Action item: Please write out the listing exactly, leaving each picture out.
##############################
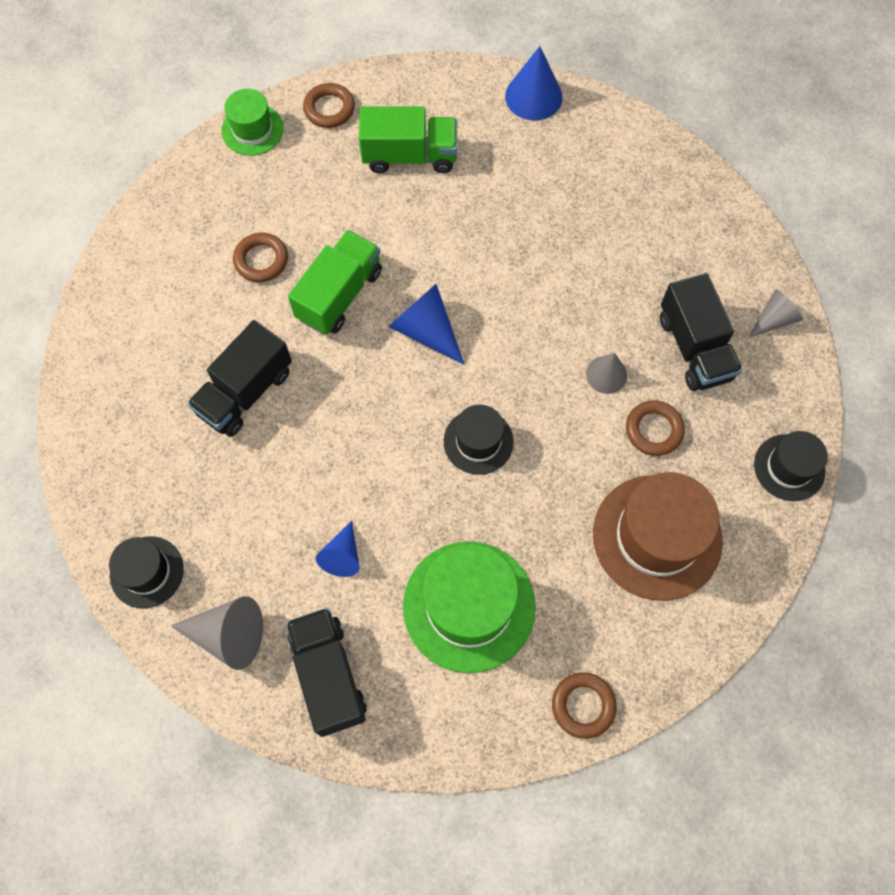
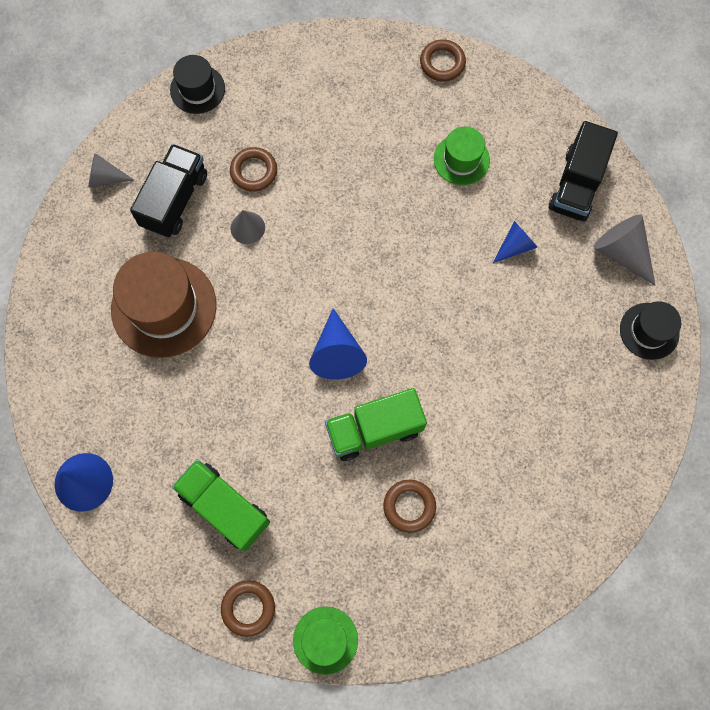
camera: 140 degrees left, 5 degrees up
(245, 392) = (498, 406): black truck -> none
(469, 606) = (461, 159): green hat -> green hat, size x0.56
(478, 441) = (369, 250): black hat -> none
(657, 537) = (315, 112): brown hat -> brown hat (164, 307)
##############################
Task response:
camera: 140 degrees left, 5 degrees up
(245, 392) = (498, 406): black truck -> none
(469, 606) = (461, 159): green hat -> green hat, size x0.56
(478, 441) = (369, 250): black hat -> none
(657, 537) = (315, 112): brown hat -> brown hat (164, 307)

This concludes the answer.